*WHAT THE EXERCISE ASKS*
Copy each line below without leaving any out.

*Scene difference descriptions*
↓

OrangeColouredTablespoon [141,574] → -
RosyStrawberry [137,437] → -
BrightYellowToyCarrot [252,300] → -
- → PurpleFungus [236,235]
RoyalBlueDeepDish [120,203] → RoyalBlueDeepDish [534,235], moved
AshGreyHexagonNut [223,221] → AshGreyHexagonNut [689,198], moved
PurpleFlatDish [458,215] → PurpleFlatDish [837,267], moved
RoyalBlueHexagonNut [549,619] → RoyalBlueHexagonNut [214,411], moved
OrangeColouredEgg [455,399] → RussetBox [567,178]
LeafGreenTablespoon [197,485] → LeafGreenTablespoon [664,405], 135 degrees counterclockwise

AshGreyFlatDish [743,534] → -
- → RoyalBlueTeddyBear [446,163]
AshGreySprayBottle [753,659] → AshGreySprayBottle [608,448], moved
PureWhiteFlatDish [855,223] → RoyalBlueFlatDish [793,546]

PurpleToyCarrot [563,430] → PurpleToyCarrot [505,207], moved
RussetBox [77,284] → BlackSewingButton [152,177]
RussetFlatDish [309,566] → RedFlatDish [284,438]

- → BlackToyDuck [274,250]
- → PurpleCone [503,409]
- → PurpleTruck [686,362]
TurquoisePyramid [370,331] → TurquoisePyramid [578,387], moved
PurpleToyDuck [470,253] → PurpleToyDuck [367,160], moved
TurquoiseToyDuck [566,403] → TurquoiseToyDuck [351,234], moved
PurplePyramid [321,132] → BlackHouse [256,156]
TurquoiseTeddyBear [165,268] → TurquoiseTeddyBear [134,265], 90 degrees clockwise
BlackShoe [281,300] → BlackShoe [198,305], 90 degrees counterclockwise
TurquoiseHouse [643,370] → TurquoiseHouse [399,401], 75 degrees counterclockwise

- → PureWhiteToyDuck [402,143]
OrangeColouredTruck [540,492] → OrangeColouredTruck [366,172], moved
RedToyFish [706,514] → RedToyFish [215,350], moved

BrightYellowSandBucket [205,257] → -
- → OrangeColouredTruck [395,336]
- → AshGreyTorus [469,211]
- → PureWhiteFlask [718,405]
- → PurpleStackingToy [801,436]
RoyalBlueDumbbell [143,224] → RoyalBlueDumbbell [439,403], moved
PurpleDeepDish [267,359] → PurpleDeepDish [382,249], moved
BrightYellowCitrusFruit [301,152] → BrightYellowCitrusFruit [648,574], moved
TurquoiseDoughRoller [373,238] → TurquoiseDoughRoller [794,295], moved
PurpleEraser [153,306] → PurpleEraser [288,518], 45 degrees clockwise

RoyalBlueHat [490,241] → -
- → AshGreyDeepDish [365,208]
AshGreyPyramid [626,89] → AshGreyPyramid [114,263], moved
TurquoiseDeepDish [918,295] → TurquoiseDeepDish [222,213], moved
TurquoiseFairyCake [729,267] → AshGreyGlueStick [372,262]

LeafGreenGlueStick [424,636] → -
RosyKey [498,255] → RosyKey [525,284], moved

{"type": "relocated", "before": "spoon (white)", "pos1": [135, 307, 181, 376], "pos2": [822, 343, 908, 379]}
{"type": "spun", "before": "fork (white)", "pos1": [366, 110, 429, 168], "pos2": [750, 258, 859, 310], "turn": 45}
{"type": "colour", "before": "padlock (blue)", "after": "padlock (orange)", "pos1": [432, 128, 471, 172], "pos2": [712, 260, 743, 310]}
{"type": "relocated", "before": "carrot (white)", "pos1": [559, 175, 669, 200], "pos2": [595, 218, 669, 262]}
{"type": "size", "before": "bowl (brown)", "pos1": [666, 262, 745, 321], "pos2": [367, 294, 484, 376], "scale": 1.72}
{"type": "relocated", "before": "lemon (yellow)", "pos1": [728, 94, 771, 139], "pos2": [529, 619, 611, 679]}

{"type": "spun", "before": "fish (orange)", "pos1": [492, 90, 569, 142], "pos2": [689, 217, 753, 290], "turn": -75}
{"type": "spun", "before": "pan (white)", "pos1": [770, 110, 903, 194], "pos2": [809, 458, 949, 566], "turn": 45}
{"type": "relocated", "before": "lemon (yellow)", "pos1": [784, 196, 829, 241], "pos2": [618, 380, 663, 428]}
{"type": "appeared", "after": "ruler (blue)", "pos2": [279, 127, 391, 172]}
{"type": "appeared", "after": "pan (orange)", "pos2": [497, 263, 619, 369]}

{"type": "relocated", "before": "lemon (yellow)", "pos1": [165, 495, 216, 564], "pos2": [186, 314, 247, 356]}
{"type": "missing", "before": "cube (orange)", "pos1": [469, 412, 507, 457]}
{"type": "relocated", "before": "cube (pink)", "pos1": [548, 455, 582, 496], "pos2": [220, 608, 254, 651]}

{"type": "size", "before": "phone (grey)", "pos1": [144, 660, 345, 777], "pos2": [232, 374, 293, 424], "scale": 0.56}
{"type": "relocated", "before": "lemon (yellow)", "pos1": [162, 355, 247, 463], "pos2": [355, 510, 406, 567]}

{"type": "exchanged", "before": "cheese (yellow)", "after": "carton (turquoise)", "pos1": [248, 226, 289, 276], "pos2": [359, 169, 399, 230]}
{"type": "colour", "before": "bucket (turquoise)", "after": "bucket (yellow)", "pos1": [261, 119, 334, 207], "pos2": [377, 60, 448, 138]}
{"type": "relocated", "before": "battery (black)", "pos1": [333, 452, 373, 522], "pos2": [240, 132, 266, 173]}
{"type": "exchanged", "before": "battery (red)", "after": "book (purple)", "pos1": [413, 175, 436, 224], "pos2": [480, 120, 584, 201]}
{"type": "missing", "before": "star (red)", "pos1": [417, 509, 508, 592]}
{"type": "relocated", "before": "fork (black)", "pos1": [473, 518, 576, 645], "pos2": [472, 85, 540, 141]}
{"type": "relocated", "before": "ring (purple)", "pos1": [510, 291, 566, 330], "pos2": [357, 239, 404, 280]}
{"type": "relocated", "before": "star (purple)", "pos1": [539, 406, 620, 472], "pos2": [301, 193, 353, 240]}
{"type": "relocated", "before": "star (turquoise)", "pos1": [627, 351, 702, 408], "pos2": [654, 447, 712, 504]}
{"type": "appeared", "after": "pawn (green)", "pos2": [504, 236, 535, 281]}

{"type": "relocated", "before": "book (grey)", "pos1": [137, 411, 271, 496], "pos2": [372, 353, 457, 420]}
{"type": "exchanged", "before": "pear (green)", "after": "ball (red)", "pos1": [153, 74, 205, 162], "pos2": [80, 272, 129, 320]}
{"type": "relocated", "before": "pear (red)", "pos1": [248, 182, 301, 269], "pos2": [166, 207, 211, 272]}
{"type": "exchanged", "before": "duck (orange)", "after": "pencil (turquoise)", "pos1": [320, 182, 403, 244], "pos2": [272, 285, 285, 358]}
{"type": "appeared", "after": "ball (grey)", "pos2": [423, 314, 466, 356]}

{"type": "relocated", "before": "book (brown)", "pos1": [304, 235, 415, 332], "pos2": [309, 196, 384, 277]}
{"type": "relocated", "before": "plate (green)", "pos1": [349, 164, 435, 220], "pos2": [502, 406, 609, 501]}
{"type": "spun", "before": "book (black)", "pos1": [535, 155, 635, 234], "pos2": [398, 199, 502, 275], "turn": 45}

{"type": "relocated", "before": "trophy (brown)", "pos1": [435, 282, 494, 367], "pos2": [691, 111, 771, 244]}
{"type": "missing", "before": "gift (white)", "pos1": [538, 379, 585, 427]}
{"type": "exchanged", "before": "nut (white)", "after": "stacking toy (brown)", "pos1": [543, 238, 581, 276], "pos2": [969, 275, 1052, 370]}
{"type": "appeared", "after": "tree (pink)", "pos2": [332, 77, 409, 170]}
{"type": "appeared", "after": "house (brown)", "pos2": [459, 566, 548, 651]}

↑

*EXERCISE SOLUTION*
OrangeColouredTablespoon [141,574] → -
RosyStrawberry [137,437] → -
BrightYellowToyCarrot [252,300] → -
- → PurpleFungus [236,235]
RoyalBlueDeepDish [120,203] → RoyalBlueDeepDish [534,235], moved
AshGreyHexagonNut [223,221] → AshGreyHexagonNut [689,198], moved
PurpleFlatDish [458,215] → PurpleFlatDish [837,267], moved
RoyalBlueHexagonNut [549,619] → RoyalBlueHexagonNut [214,411], moved
OrangeColouredEgg [455,399] → RussetBox [567,178]
LeafGreenTablespoon [197,485] → LeafGreenTablespoon [664,405], 135 degrees counterclockwise

AshGreyFlatDish [743,534] → -
- → RoyalBlueTeddyBear [446,163]
AshGreySprayBottle [753,659] → AshGreySprayBottle [608,448], moved
PureWhiteFlatDish [855,223] → RoyalBlueFlatDish [793,546]

PurpleToyCarrot [563,430] → PurpleToyCarrot [505,207], moved
RussetBox [77,284] → BlackSewingButton [152,177]
RussetFlatDish [309,566] → RedFlatDish [284,438]

- → BlackToyDuck [274,250]
- → PurpleCone [503,409]
- → PurpleTruck [686,362]
TurquoisePyramid [370,331] → TurquoisePyramid [578,387], moved
PurpleToyDuck [470,253] → PurpleToyDuck [367,160], moved
TurquoiseToyDuck [566,403] → TurquoiseToyDuck [351,234], moved
PurplePyramid [321,132] → BlackHouse [256,156]
TurquoiseTeddyBear [165,268] → TurquoiseTeddyBear [134,265], 90 degrees clockwise
BlackShoe [281,300] → BlackShoe [198,305], 90 degrees counterclockwise
TurquoiseHouse [643,370] → TurquoiseHouse [399,401], 75 degrees counterclockwise

- → PureWhiteToyDuck [402,143]
OrangeColouredTruck [540,492] → OrangeColouredTruck [366,172], moved
RedToyFish [706,514] → RedToyFish [215,350], moved

BrightYellowSandBucket [205,257] → -
- → OrangeColouredTruck [395,336]
- → AshGreyTorus [469,211]
- → PureWhiteFlask [718,405]
- → PurpleStackingToy [801,436]
RoyalBlueDumbbell [143,224] → RoyalBlueDumbbell [439,403], moved
PurpleDeepDish [267,359] → PurpleDeepDish [382,249], moved
BrightYellowCitrusFruit [301,152] → BrightYellowCitrusFruit [648,574], moved
TurquoiseDoughRoller [373,238] → TurquoiseDoughRoller [794,295], moved
PurpleEraser [153,306] → PurpleEraser [288,518], 45 degrees clockwise

RoyalBlueHat [490,241] → -
- → AshGreyDeepDish [365,208]
AshGreyPyramid [626,89] → AshGreyPyramid [114,263], moved
TurquoiseDeepDish [918,295] → TurquoiseDeepDish [222,213], moved
TurquoiseFairyCake [729,267] → AshGreyGlueStick [372,262]

LeafGreenGlueStick [424,636] → -
RosyKey [498,255] → RosyKey [525,284], moved

{"type": "relocated", "before": "spoon (white)", "pos1": [135, 307, 181, 376], "pos2": [822, 343, 908, 379]}
{"type": "spun", "before": "fork (white)", "pos1": [366, 110, 429, 168], "pos2": [750, 258, 859, 310], "turn": 45}
{"type": "colour", "before": "padlock (blue)", "after": "padlock (orange)", "pos1": [432, 128, 471, 172], "pos2": [712, 260, 743, 310]}
{"type": "relocated", "before": "carrot (white)", "pos1": [559, 175, 669, 200], "pos2": [595, 218, 669, 262]}
{"type": "size", "before": "bowl (brown)", "pos1": [666, 262, 745, 321], "pos2": [367, 294, 484, 376], "scale": 1.72}
{"type": "relocated", "before": "lemon (yellow)", "pos1": [728, 94, 771, 139], "pos2": [529, 619, 611, 679]}

{"type": "spun", "before": "fish (orange)", "pos1": [492, 90, 569, 142], "pos2": [689, 217, 753, 290], "turn": -75}
{"type": "spun", "before": "pan (white)", "pos1": [770, 110, 903, 194], "pos2": [809, 458, 949, 566], "turn": 45}
{"type": "relocated", "before": "lemon (yellow)", "pos1": [784, 196, 829, 241], "pos2": [618, 380, 663, 428]}
{"type": "appeared", "after": "ruler (blue)", "pos2": [279, 127, 391, 172]}
{"type": "appeared", "after": "pan (orange)", "pos2": [497, 263, 619, 369]}

{"type": "relocated", "before": "lemon (yellow)", "pos1": [165, 495, 216, 564], "pos2": [186, 314, 247, 356]}
{"type": "missing", "before": "cube (orange)", "pos1": [469, 412, 507, 457]}
{"type": "relocated", "before": "cube (pink)", "pos1": [548, 455, 582, 496], "pos2": [220, 608, 254, 651]}

{"type": "size", "before": "phone (grey)", "pos1": [144, 660, 345, 777], "pos2": [232, 374, 293, 424], "scale": 0.56}
{"type": "relocated", "before": "lemon (yellow)", "pos1": [162, 355, 247, 463], "pos2": [355, 510, 406, 567]}

{"type": "exchanged", "before": "cheese (yellow)", "after": "carton (turquoise)", "pos1": [248, 226, 289, 276], "pos2": [359, 169, 399, 230]}
{"type": "colour", "before": "bucket (turquoise)", "after": "bucket (yellow)", "pos1": [261, 119, 334, 207], "pos2": [377, 60, 448, 138]}
{"type": "relocated", "before": "battery (black)", "pos1": [333, 452, 373, 522], "pos2": [240, 132, 266, 173]}
{"type": "exchanged", "before": "battery (red)", "after": "book (purple)", "pos1": [413, 175, 436, 224], "pos2": [480, 120, 584, 201]}
{"type": "missing", "before": "star (red)", "pos1": [417, 509, 508, 592]}
{"type": "relocated", "before": "fork (black)", "pos1": [473, 518, 576, 645], "pos2": [472, 85, 540, 141]}
{"type": "relocated", "before": "ring (purple)", "pos1": [510, 291, 566, 330], "pos2": [357, 239, 404, 280]}
{"type": "relocated", "before": "star (purple)", "pos1": [539, 406, 620, 472], "pos2": [301, 193, 353, 240]}
{"type": "relocated", "before": "star (turquoise)", "pos1": [627, 351, 702, 408], "pos2": [654, 447, 712, 504]}
{"type": "appeared", "after": "pawn (green)", "pos2": [504, 236, 535, 281]}

{"type": "relocated", "before": "book (grey)", "pos1": [137, 411, 271, 496], "pos2": [372, 353, 457, 420]}
{"type": "exchanged", "before": "pear (green)", "after": "ball (red)", "pos1": [153, 74, 205, 162], "pos2": [80, 272, 129, 320]}
{"type": "relocated", "before": "pear (red)", "pos1": [248, 182, 301, 269], "pos2": [166, 207, 211, 272]}
{"type": "exchanged", "before": "duck (orange)", "after": "pencil (turquoise)", "pos1": [320, 182, 403, 244], "pos2": [272, 285, 285, 358]}
{"type": "appeared", "after": "ball (grey)", "pos2": [423, 314, 466, 356]}

{"type": "relocated", "before": "book (brown)", "pos1": [304, 235, 415, 332], "pos2": [309, 196, 384, 277]}
{"type": "relocated", "before": "plate (green)", "pos1": [349, 164, 435, 220], "pos2": [502, 406, 609, 501]}
{"type": "spun", "before": "book (black)", "pos1": [535, 155, 635, 234], "pos2": [398, 199, 502, 275], "turn": 45}

{"type": "relocated", "before": "trophy (brown)", "pos1": [435, 282, 494, 367], "pos2": [691, 111, 771, 244]}
{"type": "missing", "before": "gift (white)", "pos1": [538, 379, 585, 427]}
{"type": "exchanged", "before": "nut (white)", "after": "stacking toy (brown)", "pos1": [543, 238, 581, 276], "pos2": [969, 275, 1052, 370]}
{"type": "appeared", "after": "tree (pink)", "pos2": [332, 77, 409, 170]}
{"type": "appeared", "after": "house (brown)", "pos2": [459, 566, 548, 651]}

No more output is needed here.